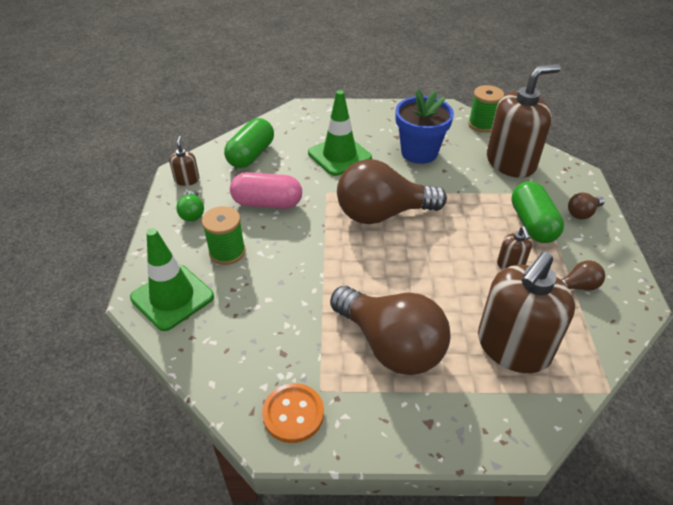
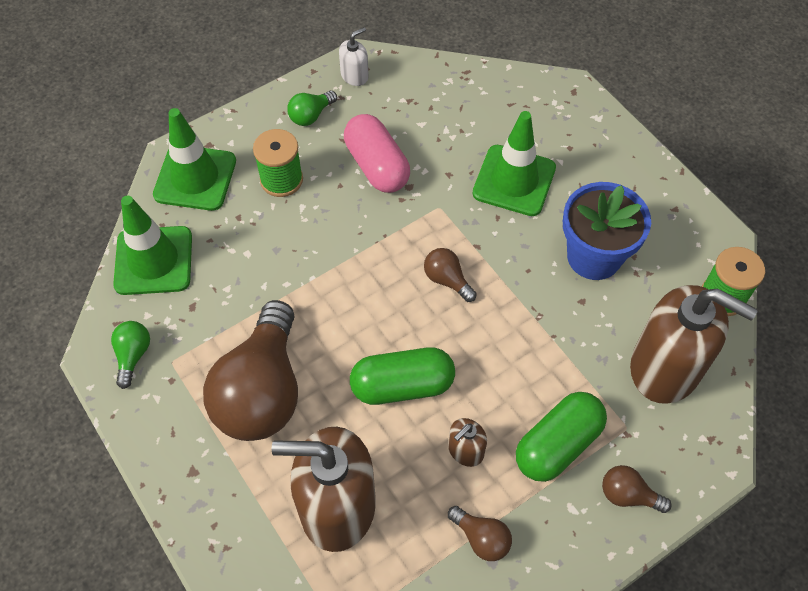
camera: 55 degrees right, 15 degrees up
(187, 180) = (354, 75): brown soap dispenser -> white soap dispenser
(218, 358) = (153, 261): none -> green traffic cone
(251, 155) = (441, 100): green capsule -> green capsule (402, 385)
(293, 414) = (133, 355): orange button -> green light bulb
(382, 214) = (447, 280): brown light bulb -> brown light bulb, size x0.42

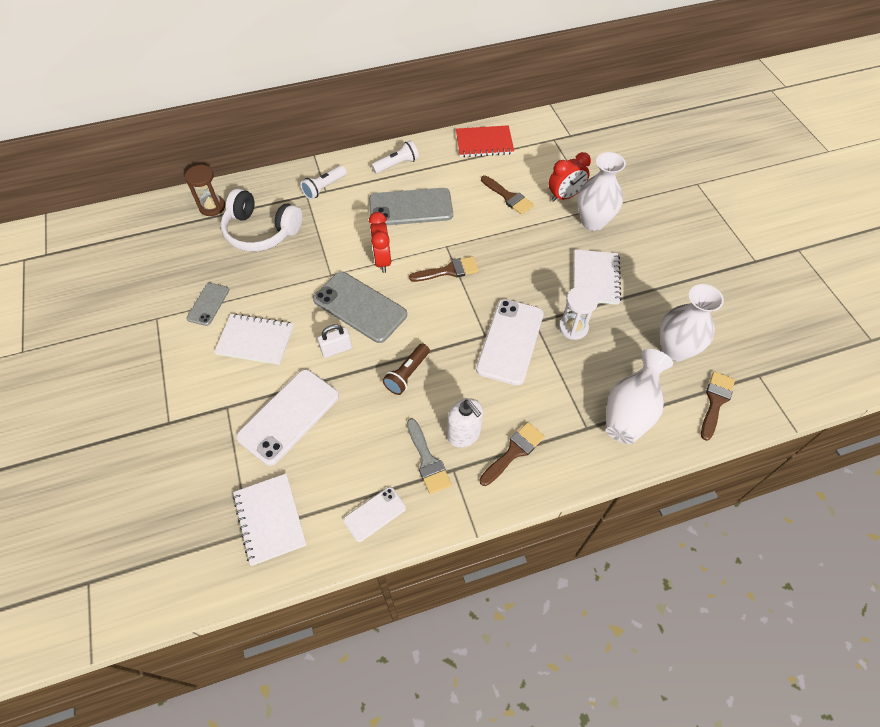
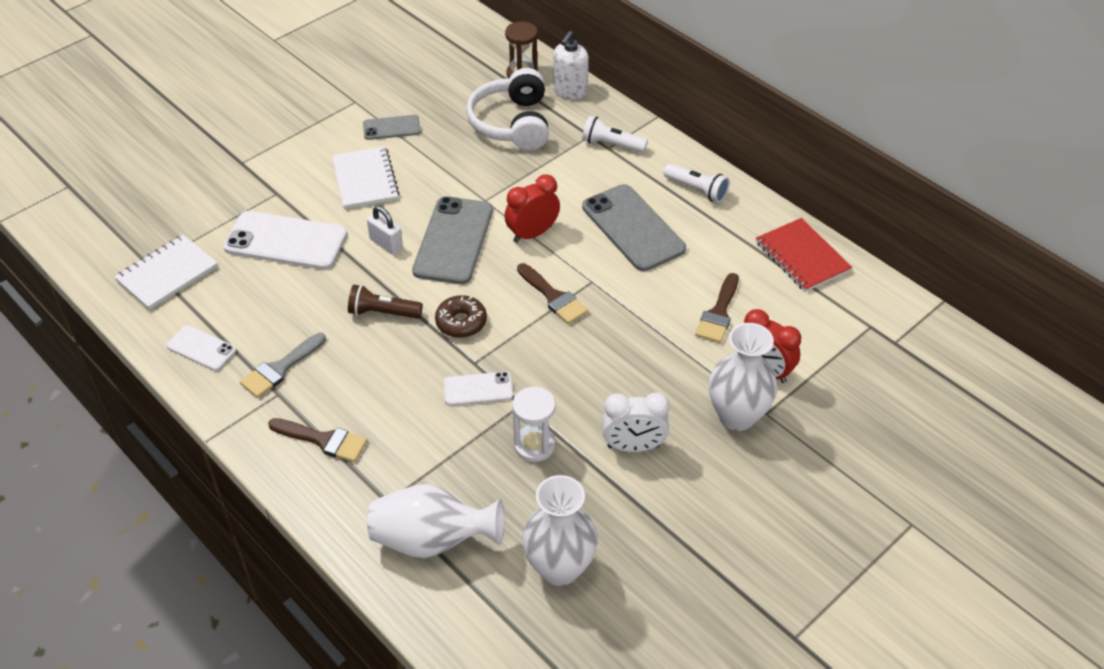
camera: 65 degrees right, 10 degrees down
(443, 330) = (461, 322): none -> brown donut
(464, 434) = (327, 388): white soap dispenser -> white soap dispenser (570, 91)
(510, 341) = (478, 389): white phone -> white phone, size x0.54
(595, 278) = (633, 446): white notebook -> white clock
(715, 401) = (495, 635): brown brush -> none

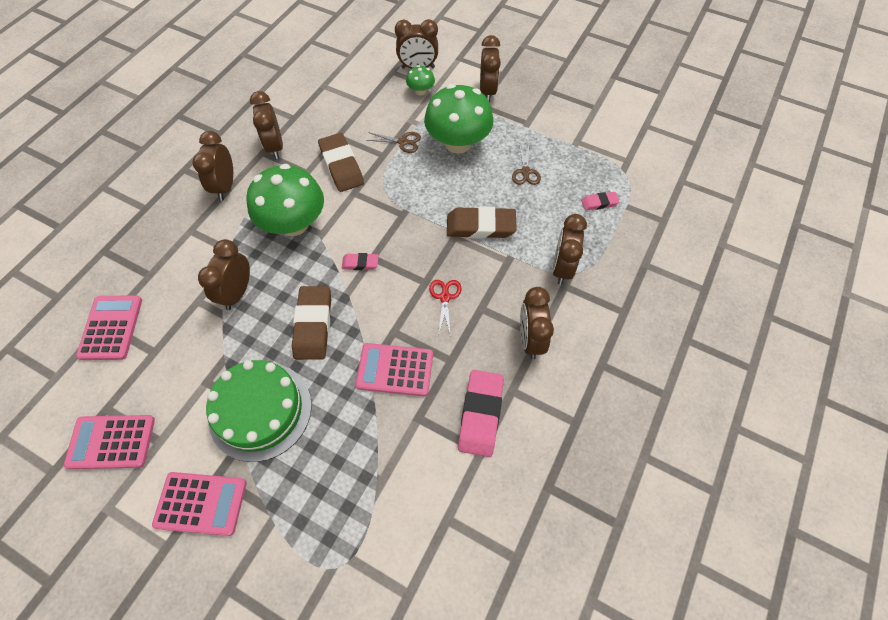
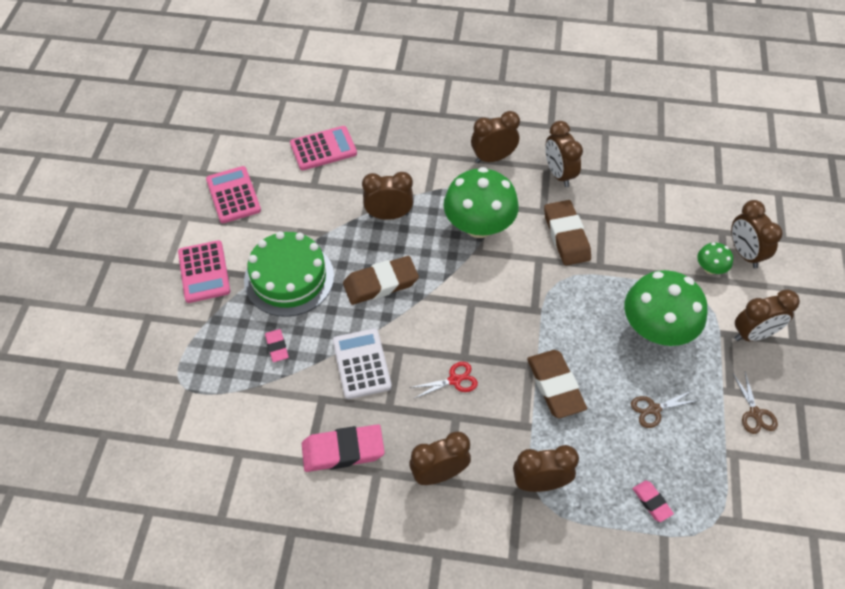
camera: 70 degrees right, 5 degrees down
(275, 147) = (559, 174): brown clock -> brown clock turned 75 degrees counterclockwise
(341, 166) = (566, 236): brown eraser -> brown eraser turned 60 degrees counterclockwise
(360, 263) = (460, 295): pink eraser -> pink eraser (277, 347)
(395, 370) = (361, 364): pink calculator -> white calculator
(403, 142) = (627, 277): brown scissors -> brown scissors (755, 413)

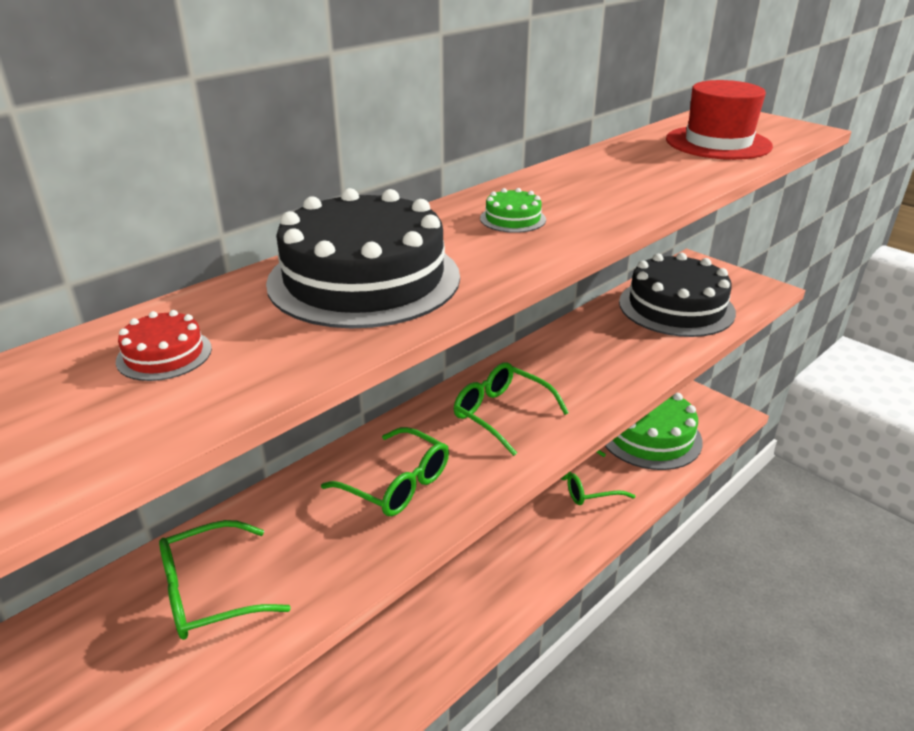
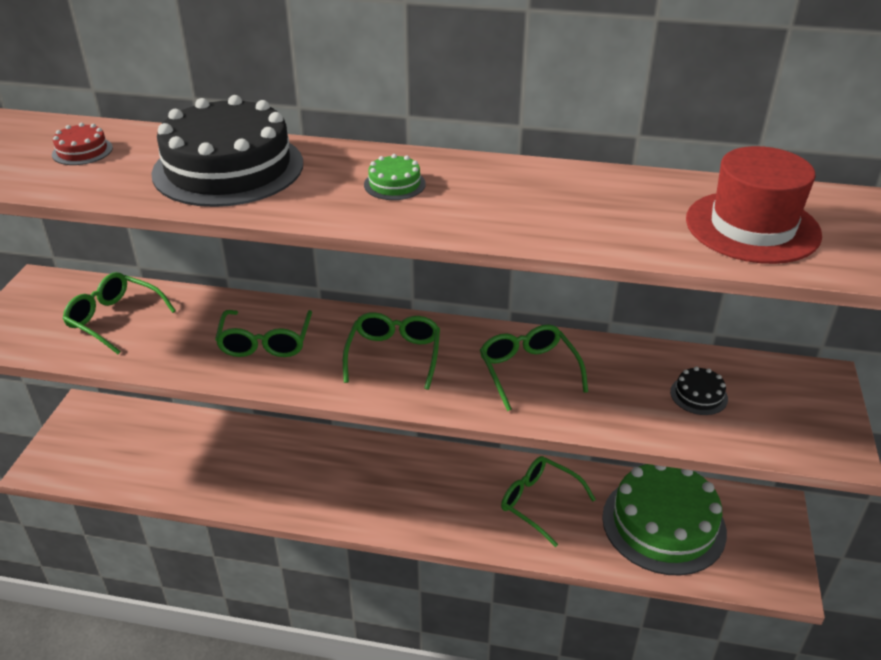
camera: 55 degrees right, 5 degrees up
(587, 359) = (528, 371): none -> green glasses
(676, 307) = (698, 395): black cake -> black cake, size x0.40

### AIM OF THE TASK
So that the copy stays exact, reproduce each record word for word and leave its images out.

### TASK ANSWER
camera: 55 degrees right, 15 degrees up
(187, 180) = (354, 75): brown soap dispenser -> white soap dispenser
(218, 358) = (153, 261): none -> green traffic cone
(251, 155) = (441, 100): green capsule -> green capsule (402, 385)
(293, 414) = (133, 355): orange button -> green light bulb
(382, 214) = (447, 280): brown light bulb -> brown light bulb, size x0.42

camera: 65 degrees right, 10 degrees down
(443, 330) = (461, 322): none -> brown donut
(464, 434) = (327, 388): white soap dispenser -> white soap dispenser (570, 91)
(510, 341) = (478, 389): white phone -> white phone, size x0.54
(595, 278) = (633, 446): white notebook -> white clock
(715, 401) = (495, 635): brown brush -> none

camera: 70 degrees right, 5 degrees down
(275, 147) = (559, 174): brown clock -> brown clock turned 75 degrees counterclockwise
(341, 166) = (566, 236): brown eraser -> brown eraser turned 60 degrees counterclockwise
(360, 263) = (460, 295): pink eraser -> pink eraser (277, 347)
(395, 370) = (361, 364): pink calculator -> white calculator
(403, 142) = (627, 277): brown scissors -> brown scissors (755, 413)

camera: 55 degrees right, 5 degrees up
(587, 359) = (528, 371): none -> green glasses
(676, 307) = (698, 395): black cake -> black cake, size x0.40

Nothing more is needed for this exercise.